About this task ▸
Your answer should consist of the line holding "turquoise hat: 2 -> 0" and all lines after it to the end of the material, copied exactly.

[Start of Attachment]

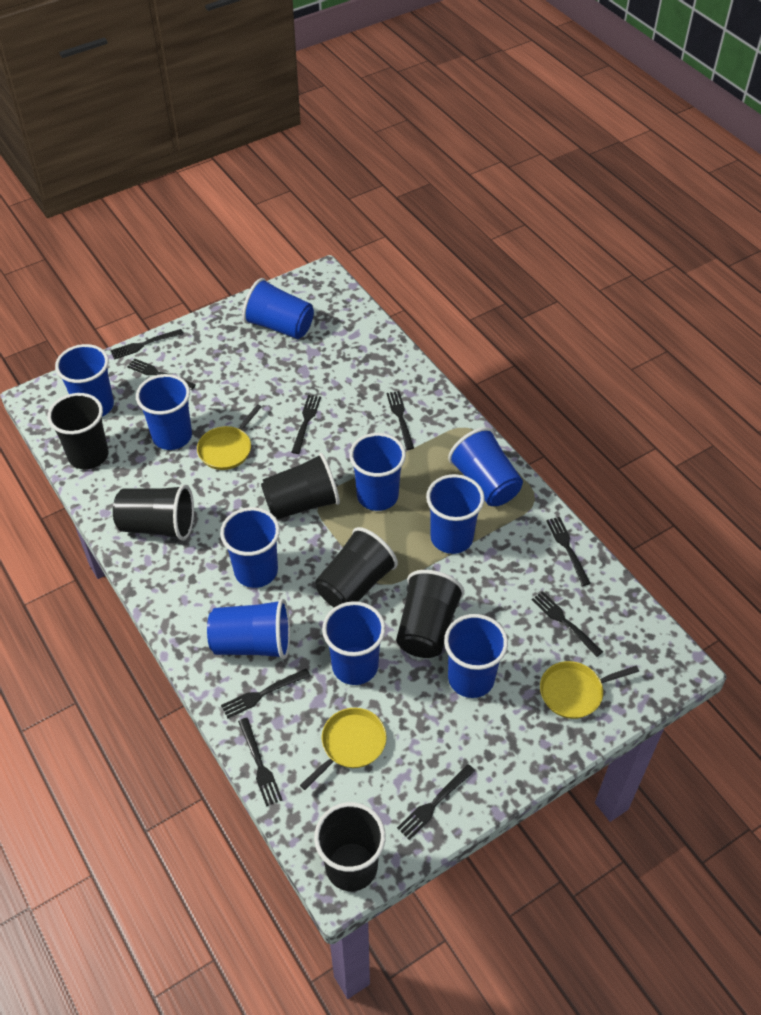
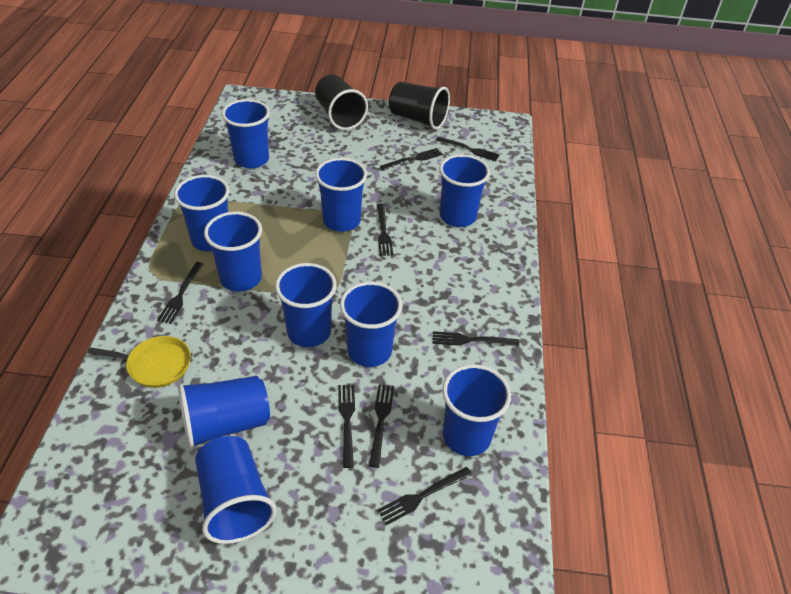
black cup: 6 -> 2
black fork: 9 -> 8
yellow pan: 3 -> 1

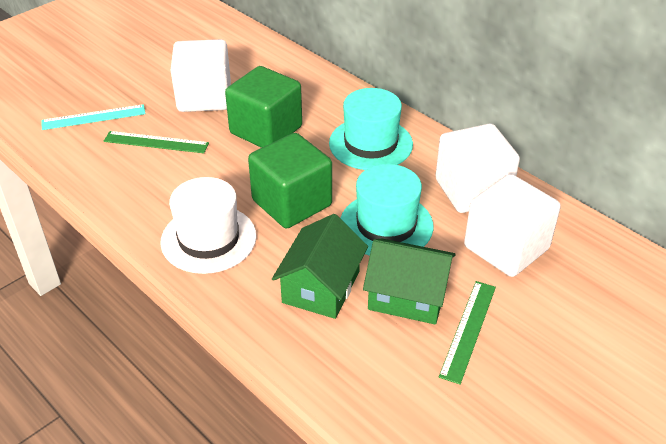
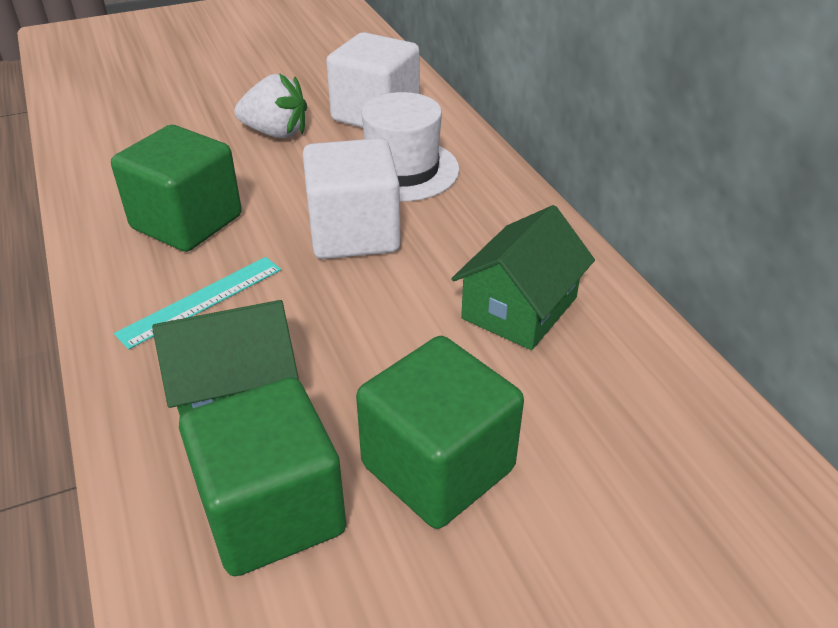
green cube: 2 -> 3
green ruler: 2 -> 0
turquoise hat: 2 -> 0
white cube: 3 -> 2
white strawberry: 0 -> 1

[End of Attachment]

Response to the task ▸
turquoise hat: 2 -> 0
white cube: 3 -> 2
white strawberry: 0 -> 1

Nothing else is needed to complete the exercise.